-- AVAILABLE DATA follows --

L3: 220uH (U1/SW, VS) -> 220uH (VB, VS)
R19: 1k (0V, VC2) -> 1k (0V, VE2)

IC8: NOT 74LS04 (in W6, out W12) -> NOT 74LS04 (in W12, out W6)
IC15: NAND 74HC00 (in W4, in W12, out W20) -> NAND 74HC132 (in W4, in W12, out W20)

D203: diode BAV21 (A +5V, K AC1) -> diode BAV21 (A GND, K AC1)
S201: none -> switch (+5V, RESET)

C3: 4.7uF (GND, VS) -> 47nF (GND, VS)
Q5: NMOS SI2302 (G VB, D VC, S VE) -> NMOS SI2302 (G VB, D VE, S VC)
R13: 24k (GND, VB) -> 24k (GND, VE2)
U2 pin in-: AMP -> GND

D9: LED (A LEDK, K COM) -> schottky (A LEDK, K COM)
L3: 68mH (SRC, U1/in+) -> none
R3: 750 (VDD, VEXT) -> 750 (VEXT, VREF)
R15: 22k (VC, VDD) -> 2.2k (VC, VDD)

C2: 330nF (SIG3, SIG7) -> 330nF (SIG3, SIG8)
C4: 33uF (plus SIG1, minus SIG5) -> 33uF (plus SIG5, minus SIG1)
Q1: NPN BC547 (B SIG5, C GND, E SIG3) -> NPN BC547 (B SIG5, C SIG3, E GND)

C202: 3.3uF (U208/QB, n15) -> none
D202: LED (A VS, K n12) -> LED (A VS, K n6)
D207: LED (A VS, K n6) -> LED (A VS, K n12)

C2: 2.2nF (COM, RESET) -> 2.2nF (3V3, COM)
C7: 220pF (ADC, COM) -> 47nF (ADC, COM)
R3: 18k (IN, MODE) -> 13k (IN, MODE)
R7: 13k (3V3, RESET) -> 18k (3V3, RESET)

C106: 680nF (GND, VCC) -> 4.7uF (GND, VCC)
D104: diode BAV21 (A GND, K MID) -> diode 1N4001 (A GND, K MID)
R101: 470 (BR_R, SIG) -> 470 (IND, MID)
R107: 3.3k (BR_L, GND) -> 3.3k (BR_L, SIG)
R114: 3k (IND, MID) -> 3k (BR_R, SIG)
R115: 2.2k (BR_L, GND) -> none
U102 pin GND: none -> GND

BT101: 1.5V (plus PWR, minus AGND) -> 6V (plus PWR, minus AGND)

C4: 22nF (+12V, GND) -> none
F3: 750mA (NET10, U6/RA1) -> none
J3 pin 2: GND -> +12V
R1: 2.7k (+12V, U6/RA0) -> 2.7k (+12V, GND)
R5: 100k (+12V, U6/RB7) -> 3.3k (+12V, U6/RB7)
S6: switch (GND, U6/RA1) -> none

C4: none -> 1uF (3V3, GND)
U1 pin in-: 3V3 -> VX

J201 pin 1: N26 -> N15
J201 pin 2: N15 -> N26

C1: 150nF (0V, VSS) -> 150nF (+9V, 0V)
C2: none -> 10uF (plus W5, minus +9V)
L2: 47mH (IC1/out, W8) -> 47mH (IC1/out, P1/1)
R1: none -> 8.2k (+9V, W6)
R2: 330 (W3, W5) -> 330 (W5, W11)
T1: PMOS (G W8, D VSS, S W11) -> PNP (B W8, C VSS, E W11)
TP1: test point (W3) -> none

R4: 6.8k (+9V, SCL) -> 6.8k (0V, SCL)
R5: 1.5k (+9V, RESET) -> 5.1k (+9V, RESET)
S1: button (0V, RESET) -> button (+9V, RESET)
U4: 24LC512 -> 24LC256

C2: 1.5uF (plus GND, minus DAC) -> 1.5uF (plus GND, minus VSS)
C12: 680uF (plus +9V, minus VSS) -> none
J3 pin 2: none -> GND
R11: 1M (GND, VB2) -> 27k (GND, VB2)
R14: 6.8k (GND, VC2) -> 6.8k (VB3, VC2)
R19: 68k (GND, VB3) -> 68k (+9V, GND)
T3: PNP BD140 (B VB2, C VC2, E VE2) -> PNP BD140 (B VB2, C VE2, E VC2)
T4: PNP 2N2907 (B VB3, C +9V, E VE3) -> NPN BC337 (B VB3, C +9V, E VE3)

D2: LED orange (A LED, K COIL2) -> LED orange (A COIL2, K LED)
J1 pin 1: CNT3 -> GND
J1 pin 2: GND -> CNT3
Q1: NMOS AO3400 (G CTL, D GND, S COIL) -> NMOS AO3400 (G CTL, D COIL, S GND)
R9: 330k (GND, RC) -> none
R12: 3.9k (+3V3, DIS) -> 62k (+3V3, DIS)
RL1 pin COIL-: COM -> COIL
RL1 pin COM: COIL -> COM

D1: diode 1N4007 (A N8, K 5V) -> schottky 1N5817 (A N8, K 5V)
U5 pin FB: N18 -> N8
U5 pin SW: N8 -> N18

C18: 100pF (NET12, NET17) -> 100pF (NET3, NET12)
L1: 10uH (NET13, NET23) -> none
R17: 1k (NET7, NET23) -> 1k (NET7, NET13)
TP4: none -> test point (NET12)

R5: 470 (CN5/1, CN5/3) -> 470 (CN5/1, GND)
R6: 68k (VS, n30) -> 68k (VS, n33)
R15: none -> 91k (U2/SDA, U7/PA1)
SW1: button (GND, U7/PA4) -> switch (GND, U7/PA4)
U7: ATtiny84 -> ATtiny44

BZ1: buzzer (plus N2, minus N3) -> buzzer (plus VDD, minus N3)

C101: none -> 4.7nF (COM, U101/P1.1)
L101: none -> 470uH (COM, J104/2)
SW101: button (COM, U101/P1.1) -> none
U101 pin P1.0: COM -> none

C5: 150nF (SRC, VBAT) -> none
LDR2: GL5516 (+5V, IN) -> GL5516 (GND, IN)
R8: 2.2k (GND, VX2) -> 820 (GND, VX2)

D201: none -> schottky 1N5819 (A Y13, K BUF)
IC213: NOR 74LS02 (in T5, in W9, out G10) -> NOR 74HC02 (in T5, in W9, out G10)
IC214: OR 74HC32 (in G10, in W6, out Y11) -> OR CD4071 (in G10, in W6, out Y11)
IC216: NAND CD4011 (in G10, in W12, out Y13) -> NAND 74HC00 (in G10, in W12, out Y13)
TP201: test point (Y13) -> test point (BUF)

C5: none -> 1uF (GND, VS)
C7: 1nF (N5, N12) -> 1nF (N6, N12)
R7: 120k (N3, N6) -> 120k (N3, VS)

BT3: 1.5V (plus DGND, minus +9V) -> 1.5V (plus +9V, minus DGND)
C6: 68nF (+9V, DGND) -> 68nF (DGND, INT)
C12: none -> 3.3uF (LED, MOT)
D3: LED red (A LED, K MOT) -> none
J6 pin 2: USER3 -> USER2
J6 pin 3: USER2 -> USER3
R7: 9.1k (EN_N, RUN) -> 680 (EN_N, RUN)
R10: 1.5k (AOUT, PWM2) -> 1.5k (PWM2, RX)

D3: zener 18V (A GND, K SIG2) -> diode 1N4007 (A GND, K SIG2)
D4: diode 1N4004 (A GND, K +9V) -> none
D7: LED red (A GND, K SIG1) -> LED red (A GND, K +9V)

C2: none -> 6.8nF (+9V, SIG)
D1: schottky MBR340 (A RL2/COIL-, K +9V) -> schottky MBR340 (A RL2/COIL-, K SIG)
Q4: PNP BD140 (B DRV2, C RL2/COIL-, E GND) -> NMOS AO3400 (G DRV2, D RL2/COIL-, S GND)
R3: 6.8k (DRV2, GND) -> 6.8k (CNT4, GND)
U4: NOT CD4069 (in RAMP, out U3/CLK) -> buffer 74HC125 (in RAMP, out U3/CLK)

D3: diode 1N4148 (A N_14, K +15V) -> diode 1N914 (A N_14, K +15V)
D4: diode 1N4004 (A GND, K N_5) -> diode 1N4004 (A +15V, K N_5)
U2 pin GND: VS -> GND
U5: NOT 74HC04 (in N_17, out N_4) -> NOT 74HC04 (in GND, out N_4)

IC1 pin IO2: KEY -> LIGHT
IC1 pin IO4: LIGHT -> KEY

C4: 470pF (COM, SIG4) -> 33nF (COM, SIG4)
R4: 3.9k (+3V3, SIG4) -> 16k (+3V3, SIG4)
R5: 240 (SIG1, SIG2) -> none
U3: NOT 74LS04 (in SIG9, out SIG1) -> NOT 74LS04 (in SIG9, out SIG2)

-- AVAILABLE DATA concluded --

**EXERCISE DESCRIPTION:**
Each line in the listing above from the one containing "S201: none -> switch (+5V, RESET)" through the one containing "T1: PMOS (G" should be repeated exactly, and no other line.

**RESPONSE BOX:**
S201: none -> switch (+5V, RESET)

C3: 4.7uF (GND, VS) -> 47nF (GND, VS)
Q5: NMOS SI2302 (G VB, D VC, S VE) -> NMOS SI2302 (G VB, D VE, S VC)
R13: 24k (GND, VB) -> 24k (GND, VE2)
U2 pin in-: AMP -> GND

D9: LED (A LEDK, K COM) -> schottky (A LEDK, K COM)
L3: 68mH (SRC, U1/in+) -> none
R3: 750 (VDD, VEXT) -> 750 (VEXT, VREF)
R15: 22k (VC, VDD) -> 2.2k (VC, VDD)

C2: 330nF (SIG3, SIG7) -> 330nF (SIG3, SIG8)
C4: 33uF (plus SIG1, minus SIG5) -> 33uF (plus SIG5, minus SIG1)
Q1: NPN BC547 (B SIG5, C GND, E SIG3) -> NPN BC547 (B SIG5, C SIG3, E GND)

C202: 3.3uF (U208/QB, n15) -> none
D202: LED (A VS, K n12) -> LED (A VS, K n6)
D207: LED (A VS, K n6) -> LED (A VS, K n12)

C2: 2.2nF (COM, RESET) -> 2.2nF (3V3, COM)
C7: 220pF (ADC, COM) -> 47nF (ADC, COM)
R3: 18k (IN, MODE) -> 13k (IN, MODE)
R7: 13k (3V3, RESET) -> 18k (3V3, RESET)

C106: 680nF (GND, VCC) -> 4.7uF (GND, VCC)
D104: diode BAV21 (A GND, K MID) -> diode 1N4001 (A GND, K MID)
R101: 470 (BR_R, SIG) -> 470 (IND, MID)
R107: 3.3k (BR_L, GND) -> 3.3k (BR_L, SIG)
R114: 3k (IND, MID) -> 3k (BR_R, SIG)
R115: 2.2k (BR_L, GND) -> none
U102 pin GND: none -> GND

BT101: 1.5V (plus PWR, minus AGND) -> 6V (plus PWR, minus AGND)

C4: 22nF (+12V, GND) -> none
F3: 750mA (NET10, U6/RA1) -> none
J3 pin 2: GND -> +12V
R1: 2.7k (+12V, U6/RA0) -> 2.7k (+12V, GND)
R5: 100k (+12V, U6/RB7) -> 3.3k (+12V, U6/RB7)
S6: switch (GND, U6/RA1) -> none

C4: none -> 1uF (3V3, GND)
U1 pin in-: 3V3 -> VX

J201 pin 1: N26 -> N15
J201 pin 2: N15 -> N26

C1: 150nF (0V, VSS) -> 150nF (+9V, 0V)
C2: none -> 10uF (plus W5, minus +9V)
L2: 47mH (IC1/out, W8) -> 47mH (IC1/out, P1/1)
R1: none -> 8.2k (+9V, W6)
R2: 330 (W3, W5) -> 330 (W5, W11)
T1: PMOS (G W8, D VSS, S W11) -> PNP (B W8, C VSS, E W11)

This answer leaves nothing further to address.